## INSTRUCTIONS FOR THE TASK
Repeat only the stretch of lines below that runs from the line with "turquoise spoon [792,255,824,314]" through the line with "turquoise button [796,554,842,592]", unaltered.

## Stored items from a collection
*** Block opens ***
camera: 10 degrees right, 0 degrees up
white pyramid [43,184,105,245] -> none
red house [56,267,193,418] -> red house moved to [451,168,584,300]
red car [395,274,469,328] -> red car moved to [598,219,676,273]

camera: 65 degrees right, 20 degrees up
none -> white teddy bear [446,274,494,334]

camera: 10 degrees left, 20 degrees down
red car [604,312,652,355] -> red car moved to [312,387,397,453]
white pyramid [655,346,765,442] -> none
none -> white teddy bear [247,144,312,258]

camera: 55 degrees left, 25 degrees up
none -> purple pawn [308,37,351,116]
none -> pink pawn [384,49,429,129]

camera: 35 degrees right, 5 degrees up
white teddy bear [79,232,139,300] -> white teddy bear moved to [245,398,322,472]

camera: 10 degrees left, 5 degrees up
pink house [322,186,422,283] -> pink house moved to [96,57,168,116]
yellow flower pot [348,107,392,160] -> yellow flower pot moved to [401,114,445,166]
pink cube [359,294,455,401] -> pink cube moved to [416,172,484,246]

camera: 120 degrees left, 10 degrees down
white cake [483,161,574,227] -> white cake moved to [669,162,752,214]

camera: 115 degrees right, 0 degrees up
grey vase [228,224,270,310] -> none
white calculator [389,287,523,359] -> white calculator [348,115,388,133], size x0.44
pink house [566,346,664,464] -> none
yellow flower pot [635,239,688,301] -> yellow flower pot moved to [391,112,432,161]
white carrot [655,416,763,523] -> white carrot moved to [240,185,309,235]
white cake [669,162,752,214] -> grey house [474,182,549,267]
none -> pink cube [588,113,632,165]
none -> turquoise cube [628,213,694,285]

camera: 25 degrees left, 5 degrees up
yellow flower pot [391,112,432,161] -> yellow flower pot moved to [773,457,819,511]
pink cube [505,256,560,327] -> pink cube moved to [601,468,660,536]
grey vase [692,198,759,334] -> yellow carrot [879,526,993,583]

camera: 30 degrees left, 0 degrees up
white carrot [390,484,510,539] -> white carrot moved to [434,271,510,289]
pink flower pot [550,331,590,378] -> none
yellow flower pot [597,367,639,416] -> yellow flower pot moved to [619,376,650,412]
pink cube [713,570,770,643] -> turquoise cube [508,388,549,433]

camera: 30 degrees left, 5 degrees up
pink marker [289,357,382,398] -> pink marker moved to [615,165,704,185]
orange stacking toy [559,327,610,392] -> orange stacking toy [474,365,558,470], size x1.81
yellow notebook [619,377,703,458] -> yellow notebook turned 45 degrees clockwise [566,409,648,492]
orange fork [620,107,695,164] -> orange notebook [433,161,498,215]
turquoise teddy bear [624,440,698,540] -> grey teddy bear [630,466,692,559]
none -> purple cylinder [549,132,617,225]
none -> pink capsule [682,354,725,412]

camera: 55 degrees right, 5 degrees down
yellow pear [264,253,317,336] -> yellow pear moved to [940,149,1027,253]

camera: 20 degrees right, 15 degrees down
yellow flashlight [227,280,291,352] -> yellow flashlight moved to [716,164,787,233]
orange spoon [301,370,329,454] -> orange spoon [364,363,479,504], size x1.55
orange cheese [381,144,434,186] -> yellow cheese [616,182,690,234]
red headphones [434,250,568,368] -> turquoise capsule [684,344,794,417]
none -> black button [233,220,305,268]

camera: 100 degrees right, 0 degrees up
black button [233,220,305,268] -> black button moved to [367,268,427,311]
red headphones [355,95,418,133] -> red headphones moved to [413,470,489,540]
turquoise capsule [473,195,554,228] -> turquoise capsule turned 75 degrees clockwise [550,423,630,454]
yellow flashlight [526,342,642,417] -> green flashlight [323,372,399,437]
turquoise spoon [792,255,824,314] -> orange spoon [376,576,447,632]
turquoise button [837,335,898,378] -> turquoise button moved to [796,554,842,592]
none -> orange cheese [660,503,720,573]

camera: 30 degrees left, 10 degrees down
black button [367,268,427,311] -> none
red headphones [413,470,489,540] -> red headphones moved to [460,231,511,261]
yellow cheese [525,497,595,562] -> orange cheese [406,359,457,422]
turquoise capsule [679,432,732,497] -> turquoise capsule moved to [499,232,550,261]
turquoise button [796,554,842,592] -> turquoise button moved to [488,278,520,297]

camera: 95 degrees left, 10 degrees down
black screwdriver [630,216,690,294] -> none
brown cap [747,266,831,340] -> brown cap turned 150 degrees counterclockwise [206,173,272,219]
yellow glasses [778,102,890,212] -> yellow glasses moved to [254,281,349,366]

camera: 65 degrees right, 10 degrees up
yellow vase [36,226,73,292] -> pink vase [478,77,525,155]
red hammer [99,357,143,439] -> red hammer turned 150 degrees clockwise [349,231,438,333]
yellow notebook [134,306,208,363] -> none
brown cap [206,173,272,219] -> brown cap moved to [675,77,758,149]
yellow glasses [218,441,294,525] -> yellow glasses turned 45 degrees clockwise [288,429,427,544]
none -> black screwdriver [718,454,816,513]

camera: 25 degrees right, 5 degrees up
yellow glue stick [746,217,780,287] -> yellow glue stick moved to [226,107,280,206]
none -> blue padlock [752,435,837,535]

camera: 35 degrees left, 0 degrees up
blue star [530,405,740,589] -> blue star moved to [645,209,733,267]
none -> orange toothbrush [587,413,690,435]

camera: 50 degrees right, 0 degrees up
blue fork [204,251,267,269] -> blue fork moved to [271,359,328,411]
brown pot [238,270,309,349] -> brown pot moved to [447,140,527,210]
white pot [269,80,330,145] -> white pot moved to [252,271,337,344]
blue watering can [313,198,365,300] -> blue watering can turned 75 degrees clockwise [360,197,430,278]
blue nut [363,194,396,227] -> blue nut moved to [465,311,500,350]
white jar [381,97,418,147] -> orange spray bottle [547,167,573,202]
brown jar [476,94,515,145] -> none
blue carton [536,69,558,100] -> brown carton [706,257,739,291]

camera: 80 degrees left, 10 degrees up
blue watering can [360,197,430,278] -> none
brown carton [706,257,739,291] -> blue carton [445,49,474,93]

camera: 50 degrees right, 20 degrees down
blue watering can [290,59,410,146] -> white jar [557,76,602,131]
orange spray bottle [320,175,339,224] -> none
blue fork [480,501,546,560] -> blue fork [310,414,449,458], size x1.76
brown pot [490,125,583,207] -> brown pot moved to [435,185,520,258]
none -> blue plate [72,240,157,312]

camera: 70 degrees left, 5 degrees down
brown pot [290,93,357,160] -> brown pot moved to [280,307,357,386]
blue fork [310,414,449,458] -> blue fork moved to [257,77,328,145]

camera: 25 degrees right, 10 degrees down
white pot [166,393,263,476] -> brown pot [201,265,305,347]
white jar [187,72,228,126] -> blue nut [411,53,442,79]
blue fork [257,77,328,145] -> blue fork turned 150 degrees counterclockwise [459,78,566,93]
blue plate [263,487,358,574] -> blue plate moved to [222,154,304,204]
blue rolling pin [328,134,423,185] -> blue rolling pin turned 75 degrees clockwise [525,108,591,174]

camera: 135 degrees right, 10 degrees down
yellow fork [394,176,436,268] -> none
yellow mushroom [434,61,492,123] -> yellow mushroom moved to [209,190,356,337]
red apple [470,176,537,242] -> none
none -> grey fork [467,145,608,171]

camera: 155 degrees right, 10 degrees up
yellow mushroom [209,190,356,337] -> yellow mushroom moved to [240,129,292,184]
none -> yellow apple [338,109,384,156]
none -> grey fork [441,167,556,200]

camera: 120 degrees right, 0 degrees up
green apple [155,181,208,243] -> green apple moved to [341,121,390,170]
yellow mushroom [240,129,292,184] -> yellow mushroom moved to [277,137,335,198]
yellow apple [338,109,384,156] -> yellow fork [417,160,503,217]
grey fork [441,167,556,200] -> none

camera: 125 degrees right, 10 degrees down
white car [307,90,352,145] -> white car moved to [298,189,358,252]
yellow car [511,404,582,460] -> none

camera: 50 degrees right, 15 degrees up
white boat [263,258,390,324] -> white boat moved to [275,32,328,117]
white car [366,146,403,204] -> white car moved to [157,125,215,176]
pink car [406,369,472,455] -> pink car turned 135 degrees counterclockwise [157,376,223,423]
*** Block closes ***
## WRITTEN ANSWER
turquoise spoon [792,255,824,314] -> orange spoon [376,576,447,632]
turquoise button [837,335,898,378] -> turquoise button moved to [796,554,842,592]
none -> orange cheese [660,503,720,573]

camera: 30 degrees left, 10 degrees down
black button [367,268,427,311] -> none
red headphones [413,470,489,540] -> red headphones moved to [460,231,511,261]
yellow cheese [525,497,595,562] -> orange cheese [406,359,457,422]
turquoise capsule [679,432,732,497] -> turquoise capsule moved to [499,232,550,261]
turquoise button [796,554,842,592] -> turquoise button moved to [488,278,520,297]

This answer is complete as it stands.